EXERCISE: Starting at the line that holds "(336, 112) = (553, 234): white" and stopping at the line that holds "(469, 317) = (534, 313): white", restate the records below word for word, with both of those lines included.

(Coordinate-based object records)
========
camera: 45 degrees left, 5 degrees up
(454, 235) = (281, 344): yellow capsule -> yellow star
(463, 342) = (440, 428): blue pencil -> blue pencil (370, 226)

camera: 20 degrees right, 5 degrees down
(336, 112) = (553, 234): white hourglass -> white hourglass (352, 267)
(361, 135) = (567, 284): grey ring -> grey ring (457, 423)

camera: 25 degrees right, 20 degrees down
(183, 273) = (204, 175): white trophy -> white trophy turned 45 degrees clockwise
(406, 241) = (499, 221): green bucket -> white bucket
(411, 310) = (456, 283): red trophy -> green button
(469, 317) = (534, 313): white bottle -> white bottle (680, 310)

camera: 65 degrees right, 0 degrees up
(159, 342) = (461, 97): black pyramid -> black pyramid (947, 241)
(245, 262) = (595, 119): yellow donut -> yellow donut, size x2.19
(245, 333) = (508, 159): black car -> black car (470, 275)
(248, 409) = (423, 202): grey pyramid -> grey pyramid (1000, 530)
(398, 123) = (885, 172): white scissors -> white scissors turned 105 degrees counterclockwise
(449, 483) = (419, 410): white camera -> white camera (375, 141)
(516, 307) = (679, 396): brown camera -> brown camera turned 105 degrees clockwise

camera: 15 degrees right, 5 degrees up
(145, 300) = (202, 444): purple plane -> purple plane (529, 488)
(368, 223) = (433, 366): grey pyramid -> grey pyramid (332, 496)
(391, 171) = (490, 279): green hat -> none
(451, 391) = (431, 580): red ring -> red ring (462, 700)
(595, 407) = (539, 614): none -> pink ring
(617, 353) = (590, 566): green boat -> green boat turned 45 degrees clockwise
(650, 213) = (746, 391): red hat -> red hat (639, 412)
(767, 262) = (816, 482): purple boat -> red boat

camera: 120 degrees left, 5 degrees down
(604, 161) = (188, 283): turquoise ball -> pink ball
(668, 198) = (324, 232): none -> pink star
========
REPLY TO THE EXERCISE:
(336, 112) = (553, 234): white hourglass -> white hourglass (352, 267)
(361, 135) = (567, 284): grey ring -> grey ring (457, 423)

camera: 25 degrees right, 20 degrees down
(183, 273) = (204, 175): white trophy -> white trophy turned 45 degrees clockwise
(406, 241) = (499, 221): green bucket -> white bucket
(411, 310) = (456, 283): red trophy -> green button
(469, 317) = (534, 313): white bottle -> white bottle (680, 310)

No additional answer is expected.